(Edit difference data)
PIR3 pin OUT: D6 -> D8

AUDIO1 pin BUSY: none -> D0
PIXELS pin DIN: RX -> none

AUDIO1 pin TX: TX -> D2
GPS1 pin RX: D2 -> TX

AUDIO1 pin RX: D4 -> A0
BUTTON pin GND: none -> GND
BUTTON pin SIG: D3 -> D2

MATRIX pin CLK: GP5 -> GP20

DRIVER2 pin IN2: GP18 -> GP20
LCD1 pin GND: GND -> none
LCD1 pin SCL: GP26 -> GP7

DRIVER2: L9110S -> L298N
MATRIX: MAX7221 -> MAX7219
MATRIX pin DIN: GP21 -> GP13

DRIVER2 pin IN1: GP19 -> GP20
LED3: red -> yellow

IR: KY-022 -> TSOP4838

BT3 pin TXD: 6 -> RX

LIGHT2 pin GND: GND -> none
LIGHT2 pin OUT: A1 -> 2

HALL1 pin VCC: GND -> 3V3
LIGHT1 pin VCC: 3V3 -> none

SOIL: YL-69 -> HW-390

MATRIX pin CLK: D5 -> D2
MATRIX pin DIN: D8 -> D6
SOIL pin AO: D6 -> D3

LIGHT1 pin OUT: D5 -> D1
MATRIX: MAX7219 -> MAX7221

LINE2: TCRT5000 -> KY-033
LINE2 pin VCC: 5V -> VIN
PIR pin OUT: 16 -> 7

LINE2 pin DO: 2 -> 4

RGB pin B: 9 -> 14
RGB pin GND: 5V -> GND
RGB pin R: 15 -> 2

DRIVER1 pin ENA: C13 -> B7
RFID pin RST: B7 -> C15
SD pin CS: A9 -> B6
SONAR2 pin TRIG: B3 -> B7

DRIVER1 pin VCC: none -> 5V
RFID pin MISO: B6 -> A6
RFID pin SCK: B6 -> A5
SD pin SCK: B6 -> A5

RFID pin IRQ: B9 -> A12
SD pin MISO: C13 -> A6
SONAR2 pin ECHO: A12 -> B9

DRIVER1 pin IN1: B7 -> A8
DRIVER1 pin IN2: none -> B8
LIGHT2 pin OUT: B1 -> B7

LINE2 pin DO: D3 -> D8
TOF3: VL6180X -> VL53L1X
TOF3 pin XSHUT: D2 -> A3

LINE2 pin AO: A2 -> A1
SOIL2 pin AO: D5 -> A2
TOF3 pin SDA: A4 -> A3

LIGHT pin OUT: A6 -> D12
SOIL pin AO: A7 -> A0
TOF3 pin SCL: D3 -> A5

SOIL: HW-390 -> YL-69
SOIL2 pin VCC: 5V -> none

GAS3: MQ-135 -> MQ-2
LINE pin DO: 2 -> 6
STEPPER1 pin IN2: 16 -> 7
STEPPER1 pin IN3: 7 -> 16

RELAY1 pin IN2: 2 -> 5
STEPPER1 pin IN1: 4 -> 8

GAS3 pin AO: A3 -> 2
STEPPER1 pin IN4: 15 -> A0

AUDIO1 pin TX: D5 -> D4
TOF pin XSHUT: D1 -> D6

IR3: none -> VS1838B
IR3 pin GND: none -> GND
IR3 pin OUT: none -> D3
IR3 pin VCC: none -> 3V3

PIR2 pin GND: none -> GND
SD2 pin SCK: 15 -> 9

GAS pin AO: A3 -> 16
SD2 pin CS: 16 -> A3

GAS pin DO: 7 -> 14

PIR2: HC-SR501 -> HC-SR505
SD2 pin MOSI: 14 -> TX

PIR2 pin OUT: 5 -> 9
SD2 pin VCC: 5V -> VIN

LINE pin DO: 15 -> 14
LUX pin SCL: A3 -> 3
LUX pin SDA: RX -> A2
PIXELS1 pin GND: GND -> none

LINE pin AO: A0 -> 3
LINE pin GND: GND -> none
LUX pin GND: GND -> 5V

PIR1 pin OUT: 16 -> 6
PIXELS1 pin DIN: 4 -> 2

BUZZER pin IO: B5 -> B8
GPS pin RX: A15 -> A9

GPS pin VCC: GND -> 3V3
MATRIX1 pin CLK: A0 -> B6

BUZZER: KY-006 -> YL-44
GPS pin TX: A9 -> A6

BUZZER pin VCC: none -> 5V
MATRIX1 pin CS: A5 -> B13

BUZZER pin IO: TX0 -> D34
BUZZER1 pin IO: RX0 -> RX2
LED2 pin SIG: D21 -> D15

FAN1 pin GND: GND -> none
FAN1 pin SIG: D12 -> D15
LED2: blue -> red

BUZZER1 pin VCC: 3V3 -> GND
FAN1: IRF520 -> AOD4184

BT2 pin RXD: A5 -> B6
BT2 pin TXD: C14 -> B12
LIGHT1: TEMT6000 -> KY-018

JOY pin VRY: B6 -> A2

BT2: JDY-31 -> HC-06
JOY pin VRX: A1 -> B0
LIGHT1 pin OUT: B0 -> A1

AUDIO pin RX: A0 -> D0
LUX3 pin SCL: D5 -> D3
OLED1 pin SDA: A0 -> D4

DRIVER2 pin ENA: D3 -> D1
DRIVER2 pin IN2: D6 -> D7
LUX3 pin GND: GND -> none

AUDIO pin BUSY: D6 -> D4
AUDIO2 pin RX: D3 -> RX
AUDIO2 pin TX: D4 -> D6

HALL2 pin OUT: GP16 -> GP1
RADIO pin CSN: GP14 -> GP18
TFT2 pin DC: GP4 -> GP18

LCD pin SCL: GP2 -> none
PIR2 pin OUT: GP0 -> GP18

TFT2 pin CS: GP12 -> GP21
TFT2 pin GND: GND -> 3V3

▶ **What you should do**: A verbatim transcription is needed of the lines above, starting at the line with "RGB pin R: 15 -> 2" and ending at the line with "JOY pin VRY: B6 -> A2", both included, and of nothing else.

▶ **Solution to this exercise**:
RGB pin R: 15 -> 2

DRIVER1 pin ENA: C13 -> B7
RFID pin RST: B7 -> C15
SD pin CS: A9 -> B6
SONAR2 pin TRIG: B3 -> B7

DRIVER1 pin VCC: none -> 5V
RFID pin MISO: B6 -> A6
RFID pin SCK: B6 -> A5
SD pin SCK: B6 -> A5

RFID pin IRQ: B9 -> A12
SD pin MISO: C13 -> A6
SONAR2 pin ECHO: A12 -> B9

DRIVER1 pin IN1: B7 -> A8
DRIVER1 pin IN2: none -> B8
LIGHT2 pin OUT: B1 -> B7

LINE2 pin DO: D3 -> D8
TOF3: VL6180X -> VL53L1X
TOF3 pin XSHUT: D2 -> A3

LINE2 pin AO: A2 -> A1
SOIL2 pin AO: D5 -> A2
TOF3 pin SDA: A4 -> A3

LIGHT pin OUT: A6 -> D12
SOIL pin AO: A7 -> A0
TOF3 pin SCL: D3 -> A5

SOIL: HW-390 -> YL-69
SOIL2 pin VCC: 5V -> none

GAS3: MQ-135 -> MQ-2
LINE pin DO: 2 -> 6
STEPPER1 pin IN2: 16 -> 7
STEPPER1 pin IN3: 7 -> 16

RELAY1 pin IN2: 2 -> 5
STEPPER1 pin IN1: 4 -> 8

GAS3 pin AO: A3 -> 2
STEPPER1 pin IN4: 15 -> A0

AUDIO1 pin TX: D5 -> D4
TOF pin XSHUT: D1 -> D6

IR3: none -> VS1838B
IR3 pin GND: none -> GND
IR3 pin OUT: none -> D3
IR3 pin VCC: none -> 3V3

PIR2 pin GND: none -> GND
SD2 pin SCK: 15 -> 9

GAS pin AO: A3 -> 16
SD2 pin CS: 16 -> A3

GAS pin DO: 7 -> 14

PIR2: HC-SR501 -> HC-SR505
SD2 pin MOSI: 14 -> TX

PIR2 pin OUT: 5 -> 9
SD2 pin VCC: 5V -> VIN

LINE pin DO: 15 -> 14
LUX pin SCL: A3 -> 3
LUX pin SDA: RX -> A2
PIXELS1 pin GND: GND -> none

LINE pin AO: A0 -> 3
LINE pin GND: GND -> none
LUX pin GND: GND -> 5V

PIR1 pin OUT: 16 -> 6
PIXELS1 pin DIN: 4 -> 2

BUZZER pin IO: B5 -> B8
GPS pin RX: A15 -> A9

GPS pin VCC: GND -> 3V3
MATRIX1 pin CLK: A0 -> B6

BUZZER: KY-006 -> YL-44
GPS pin TX: A9 -> A6

BUZZER pin VCC: none -> 5V
MATRIX1 pin CS: A5 -> B13

BUZZER pin IO: TX0 -> D34
BUZZER1 pin IO: RX0 -> RX2
LED2 pin SIG: D21 -> D15

FAN1 pin GND: GND -> none
FAN1 pin SIG: D12 -> D15
LED2: blue -> red

BUZZER1 pin VCC: 3V3 -> GND
FAN1: IRF520 -> AOD4184

BT2 pin RXD: A5 -> B6
BT2 pin TXD: C14 -> B12
LIGHT1: TEMT6000 -> KY-018

JOY pin VRY: B6 -> A2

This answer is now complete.